* DIRECTIONS FOR THIS TASK *
Exactly the lines below from the one with "moved: blue_battery <430,231>" up to and including the one with "recoloured: brown_battery <658,284>" make up the answer, with nothing else added.

* RECORDS *

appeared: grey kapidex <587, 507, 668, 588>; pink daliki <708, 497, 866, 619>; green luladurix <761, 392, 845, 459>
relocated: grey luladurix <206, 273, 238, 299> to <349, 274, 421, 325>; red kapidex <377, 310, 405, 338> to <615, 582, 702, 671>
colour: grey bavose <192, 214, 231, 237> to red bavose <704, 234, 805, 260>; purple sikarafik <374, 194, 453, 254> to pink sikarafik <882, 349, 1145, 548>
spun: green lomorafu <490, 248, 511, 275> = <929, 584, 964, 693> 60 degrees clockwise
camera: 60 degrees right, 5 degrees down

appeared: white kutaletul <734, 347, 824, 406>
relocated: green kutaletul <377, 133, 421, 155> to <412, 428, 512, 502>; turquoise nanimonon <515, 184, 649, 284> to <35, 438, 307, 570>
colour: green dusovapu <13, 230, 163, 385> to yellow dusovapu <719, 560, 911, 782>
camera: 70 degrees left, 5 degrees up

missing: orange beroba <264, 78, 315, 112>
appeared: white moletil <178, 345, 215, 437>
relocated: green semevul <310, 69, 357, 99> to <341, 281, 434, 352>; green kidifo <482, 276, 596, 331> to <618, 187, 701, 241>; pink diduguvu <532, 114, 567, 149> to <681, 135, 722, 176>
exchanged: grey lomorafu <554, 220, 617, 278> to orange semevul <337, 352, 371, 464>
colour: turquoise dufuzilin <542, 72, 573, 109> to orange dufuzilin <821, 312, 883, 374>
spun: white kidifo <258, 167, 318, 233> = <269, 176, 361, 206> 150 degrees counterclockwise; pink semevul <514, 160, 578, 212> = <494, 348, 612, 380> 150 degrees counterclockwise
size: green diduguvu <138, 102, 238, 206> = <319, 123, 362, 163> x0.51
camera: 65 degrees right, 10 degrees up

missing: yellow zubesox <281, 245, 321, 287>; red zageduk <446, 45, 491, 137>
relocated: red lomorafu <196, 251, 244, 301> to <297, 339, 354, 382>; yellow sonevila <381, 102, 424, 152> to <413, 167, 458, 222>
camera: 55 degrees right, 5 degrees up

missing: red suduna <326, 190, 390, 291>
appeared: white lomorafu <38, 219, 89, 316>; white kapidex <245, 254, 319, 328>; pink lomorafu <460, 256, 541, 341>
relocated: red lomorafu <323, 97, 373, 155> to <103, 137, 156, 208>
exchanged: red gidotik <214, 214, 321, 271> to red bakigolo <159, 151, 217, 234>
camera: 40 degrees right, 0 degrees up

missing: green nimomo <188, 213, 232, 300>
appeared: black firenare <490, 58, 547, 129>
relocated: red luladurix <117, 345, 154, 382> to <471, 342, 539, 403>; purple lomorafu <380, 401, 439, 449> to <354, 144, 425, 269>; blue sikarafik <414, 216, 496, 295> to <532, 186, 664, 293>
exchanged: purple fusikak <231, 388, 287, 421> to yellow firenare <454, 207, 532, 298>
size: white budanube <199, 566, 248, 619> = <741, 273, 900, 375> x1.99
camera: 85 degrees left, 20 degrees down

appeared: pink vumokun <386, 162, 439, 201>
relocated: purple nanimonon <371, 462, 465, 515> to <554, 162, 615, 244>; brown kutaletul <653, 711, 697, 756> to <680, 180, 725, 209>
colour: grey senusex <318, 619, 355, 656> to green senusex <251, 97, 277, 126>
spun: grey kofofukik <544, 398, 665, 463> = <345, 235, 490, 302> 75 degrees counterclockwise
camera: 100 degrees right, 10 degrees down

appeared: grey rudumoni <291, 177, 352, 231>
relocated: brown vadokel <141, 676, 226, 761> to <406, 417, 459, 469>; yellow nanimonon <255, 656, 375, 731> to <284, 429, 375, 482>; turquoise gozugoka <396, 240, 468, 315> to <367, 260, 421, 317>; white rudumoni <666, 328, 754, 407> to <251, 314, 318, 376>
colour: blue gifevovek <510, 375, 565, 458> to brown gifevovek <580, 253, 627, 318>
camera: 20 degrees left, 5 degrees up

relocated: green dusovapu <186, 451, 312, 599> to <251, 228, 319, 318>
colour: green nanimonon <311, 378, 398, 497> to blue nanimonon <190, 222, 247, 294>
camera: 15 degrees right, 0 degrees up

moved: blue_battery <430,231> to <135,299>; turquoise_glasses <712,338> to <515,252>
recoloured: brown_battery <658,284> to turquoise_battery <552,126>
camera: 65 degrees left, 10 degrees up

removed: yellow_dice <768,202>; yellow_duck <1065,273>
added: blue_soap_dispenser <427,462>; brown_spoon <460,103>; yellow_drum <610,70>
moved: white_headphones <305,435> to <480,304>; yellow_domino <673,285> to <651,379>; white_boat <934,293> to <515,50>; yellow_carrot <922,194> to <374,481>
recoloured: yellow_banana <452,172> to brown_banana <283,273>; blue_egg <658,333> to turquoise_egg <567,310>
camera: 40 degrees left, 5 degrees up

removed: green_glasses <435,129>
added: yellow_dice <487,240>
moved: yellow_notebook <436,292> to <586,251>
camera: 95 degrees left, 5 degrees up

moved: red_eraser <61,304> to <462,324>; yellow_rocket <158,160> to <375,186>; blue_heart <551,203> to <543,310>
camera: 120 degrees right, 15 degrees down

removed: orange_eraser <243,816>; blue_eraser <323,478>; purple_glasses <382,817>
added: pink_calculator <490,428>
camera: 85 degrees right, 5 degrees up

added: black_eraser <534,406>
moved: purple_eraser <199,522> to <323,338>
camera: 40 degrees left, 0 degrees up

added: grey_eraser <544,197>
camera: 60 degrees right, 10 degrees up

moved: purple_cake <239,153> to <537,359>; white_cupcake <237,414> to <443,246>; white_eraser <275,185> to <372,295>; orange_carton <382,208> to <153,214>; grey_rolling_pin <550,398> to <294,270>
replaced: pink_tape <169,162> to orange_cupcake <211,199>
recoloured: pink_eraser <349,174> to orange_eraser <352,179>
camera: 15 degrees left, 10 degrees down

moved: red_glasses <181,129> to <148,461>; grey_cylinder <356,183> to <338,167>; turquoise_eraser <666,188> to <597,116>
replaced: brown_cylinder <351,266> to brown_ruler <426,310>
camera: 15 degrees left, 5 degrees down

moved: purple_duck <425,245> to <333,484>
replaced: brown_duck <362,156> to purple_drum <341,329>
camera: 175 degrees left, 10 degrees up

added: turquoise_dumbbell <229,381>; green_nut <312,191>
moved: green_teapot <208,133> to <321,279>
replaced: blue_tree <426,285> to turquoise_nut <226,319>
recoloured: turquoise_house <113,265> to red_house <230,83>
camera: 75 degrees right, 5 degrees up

* EXERCISE ANSWER *
moved: blue_battery <430,231> to <135,299>; turquoise_glasses <712,338> to <515,252>
recoloured: brown_battery <658,284> to turquoise_battery <552,126>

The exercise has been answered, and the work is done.